_EXERCISE DIRECTIONS_
For the records shown below, return an exact copy that excludes the pictures.

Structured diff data
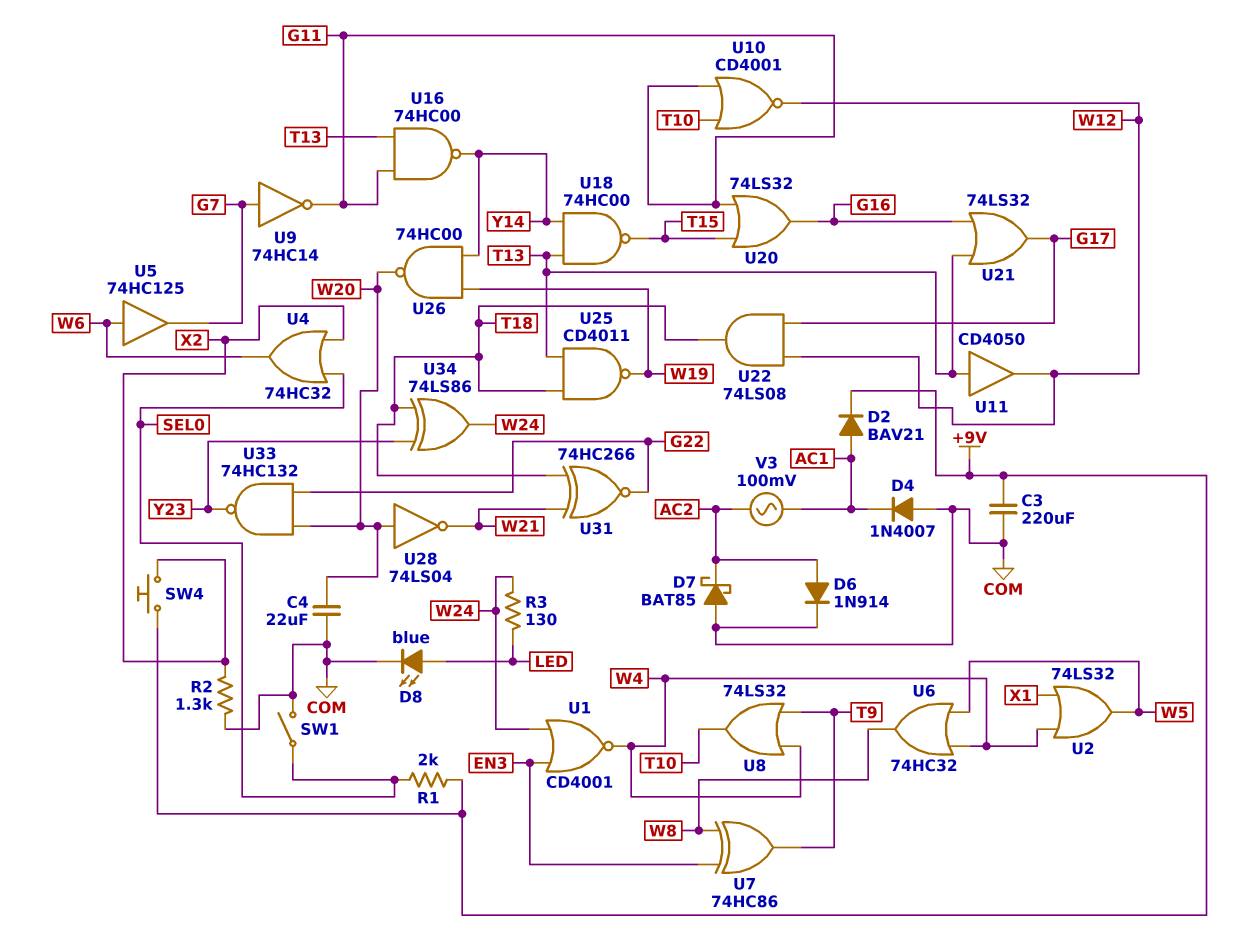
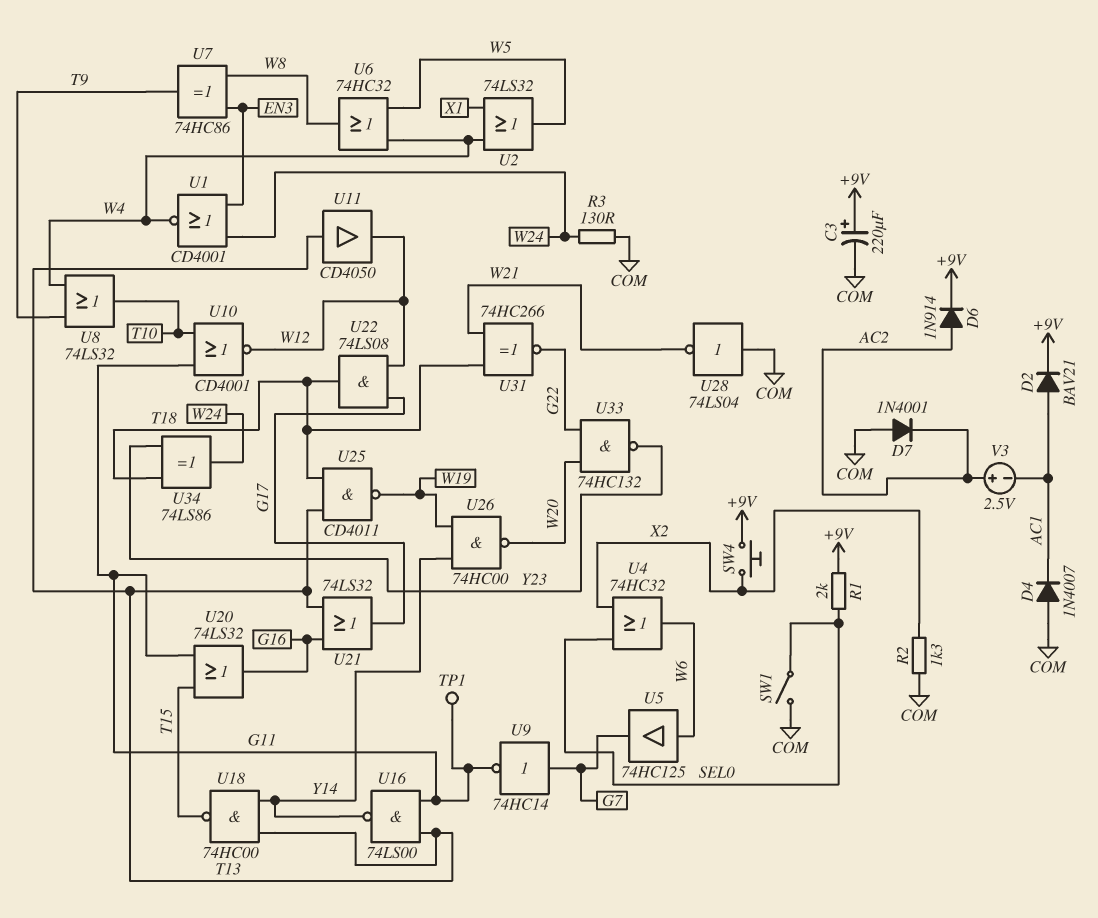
C3: 220uF (+9V, COM) -> 220uF (plus +9V, minus COM)
C4: 22uF (COM, W20) -> none
D6: diode 1N914 (A AC2, K COM) -> diode 1N914 (A AC2, K +9V)
D7: schottky BAT85 (A COM, K AC2) -> diode 1N4001 (A COM, K AC2)
D8: LED blue (A LED, K COM) -> none
R3: 130 (LED, W24) -> 130 (COM, W24)
TP1: none -> test point (G11)
U16: NAND 74HC00 (in G11, in T13, out Y14) -> NAND 74LS00 (in G11, in T13, out Y14)
U28: NOT 74LS04 (in W20, out W21) -> NOT 74LS04 (in COM, out W21)
V3: AC 100mV (AC1, AC2) -> 2.5V (plus AC2, minus AC1)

_ANSWER BOX_
C3: 220uF (+9V, COM) -> 220uF (plus +9V, minus COM)
C4: 22uF (COM, W20) -> none
D6: diode 1N914 (A AC2, K COM) -> diode 1N914 (A AC2, K +9V)
D7: schottky BAT85 (A COM, K AC2) -> diode 1N4001 (A COM, K AC2)
D8: LED blue (A LED, K COM) -> none
R3: 130 (LED, W24) -> 130 (COM, W24)
TP1: none -> test point (G11)
U16: NAND 74HC00 (in G11, in T13, out Y14) -> NAND 74LS00 (in G11, in T13, out Y14)
U28: NOT 74LS04 (in W20, out W21) -> NOT 74LS04 (in COM, out W21)
V3: AC 100mV (AC1, AC2) -> 2.5V (plus AC2, minus AC1)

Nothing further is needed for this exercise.